• Aim of the task:
Using the listing, copy each whole line that features "pawn".

• Dataset content:

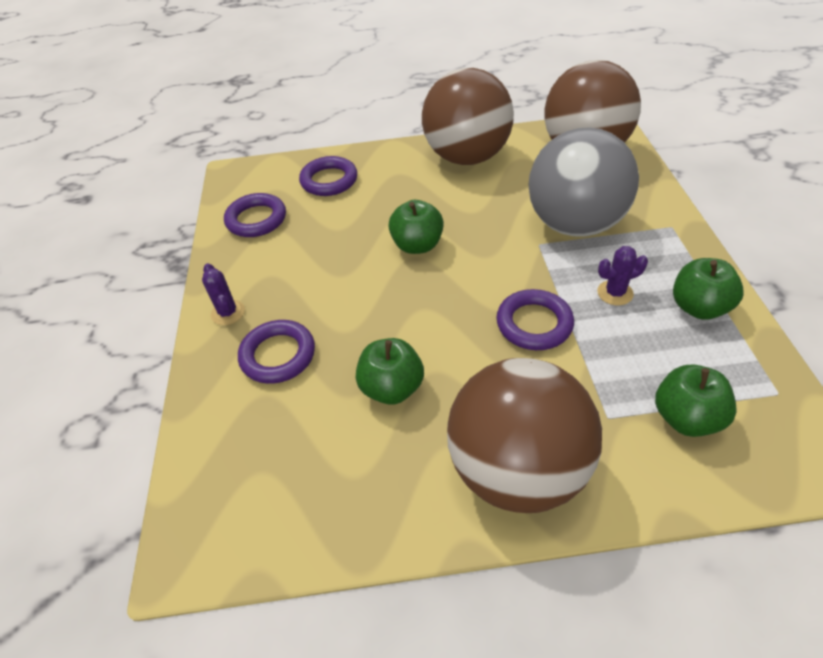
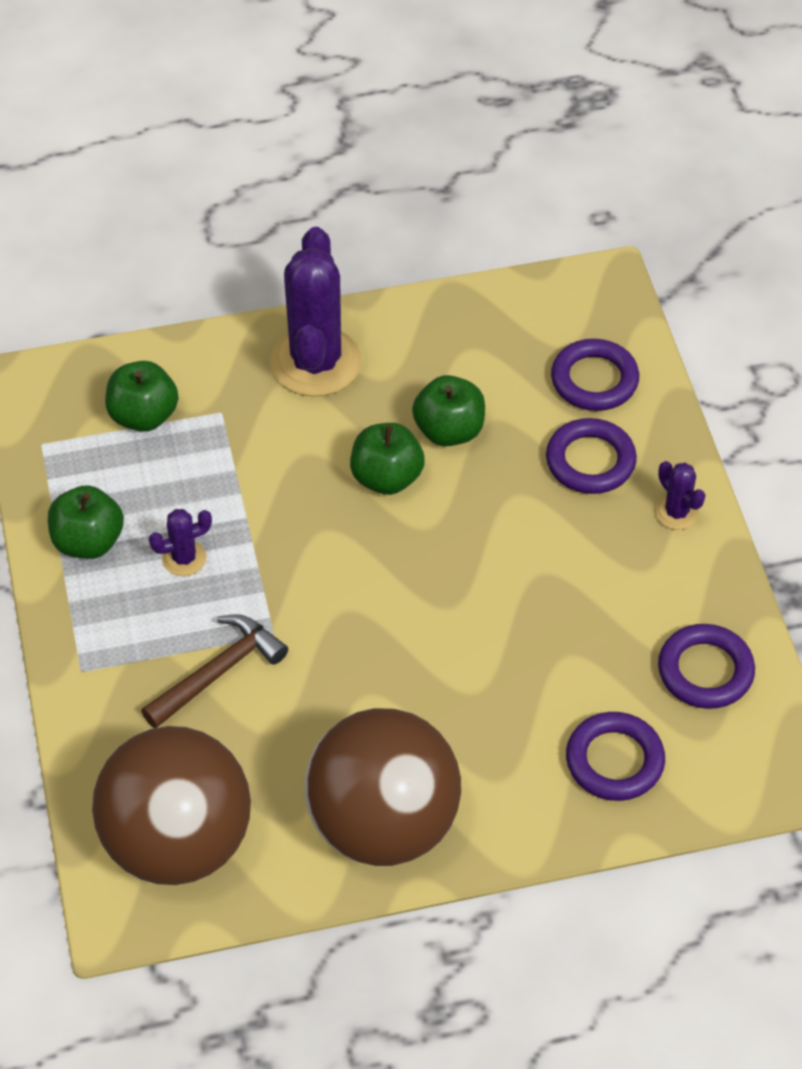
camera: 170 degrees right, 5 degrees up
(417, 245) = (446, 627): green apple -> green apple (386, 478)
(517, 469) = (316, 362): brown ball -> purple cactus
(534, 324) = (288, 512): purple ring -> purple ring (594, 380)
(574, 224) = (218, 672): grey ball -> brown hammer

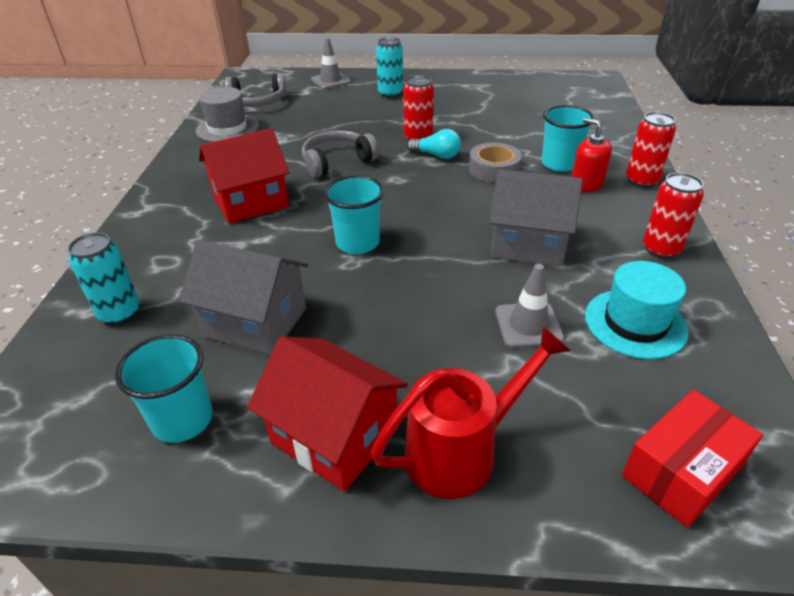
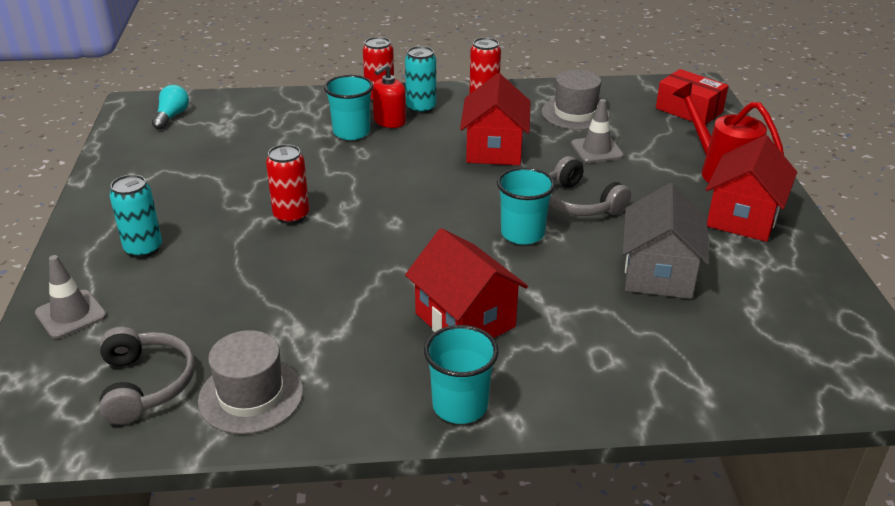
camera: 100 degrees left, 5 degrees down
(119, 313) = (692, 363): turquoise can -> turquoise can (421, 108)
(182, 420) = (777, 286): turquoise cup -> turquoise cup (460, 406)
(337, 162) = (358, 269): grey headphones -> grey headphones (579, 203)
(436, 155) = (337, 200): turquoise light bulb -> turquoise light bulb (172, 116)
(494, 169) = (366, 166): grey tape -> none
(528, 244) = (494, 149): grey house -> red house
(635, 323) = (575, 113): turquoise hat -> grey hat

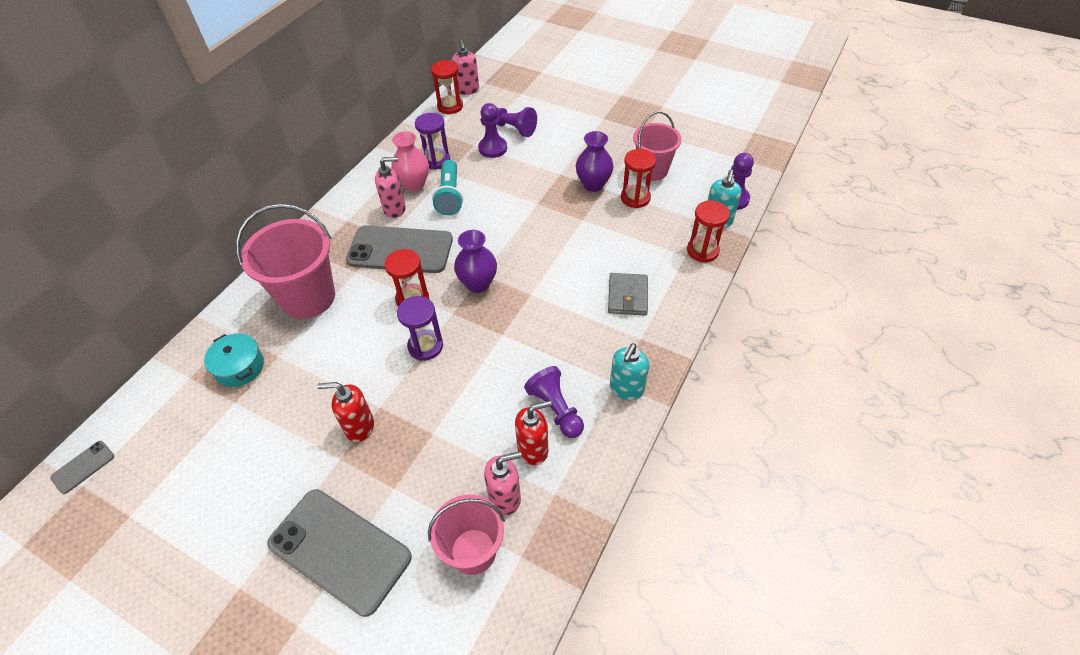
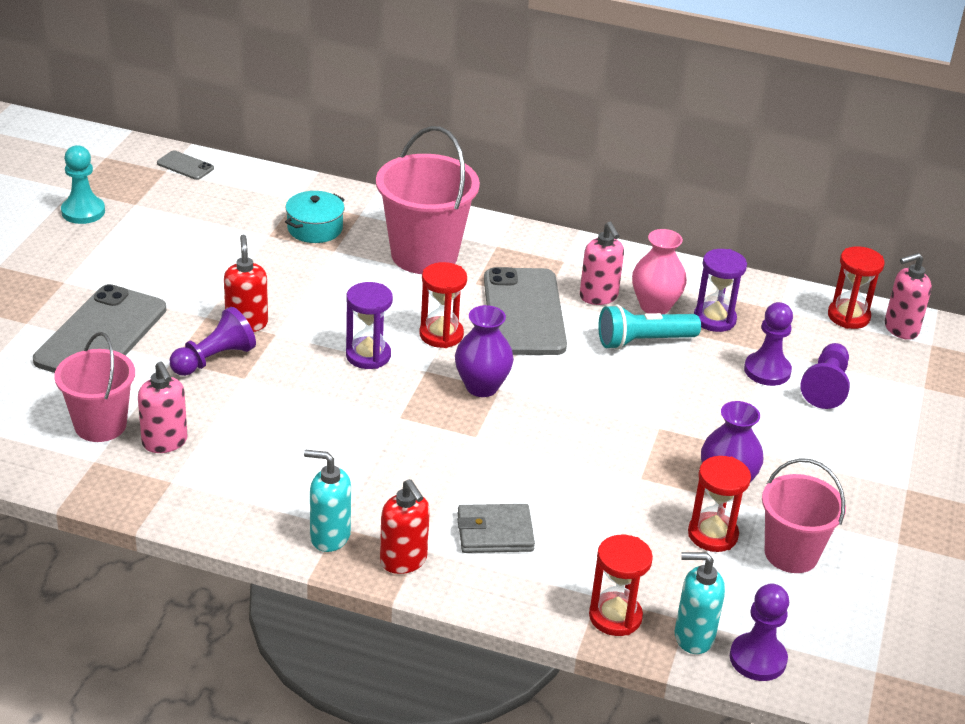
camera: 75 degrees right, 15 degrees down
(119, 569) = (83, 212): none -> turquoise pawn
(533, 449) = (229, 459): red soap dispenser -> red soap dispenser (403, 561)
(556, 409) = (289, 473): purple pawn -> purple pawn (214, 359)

• Task result:
(119, 569) = (83, 212): none -> turquoise pawn
(556, 409) = (289, 473): purple pawn -> purple pawn (214, 359)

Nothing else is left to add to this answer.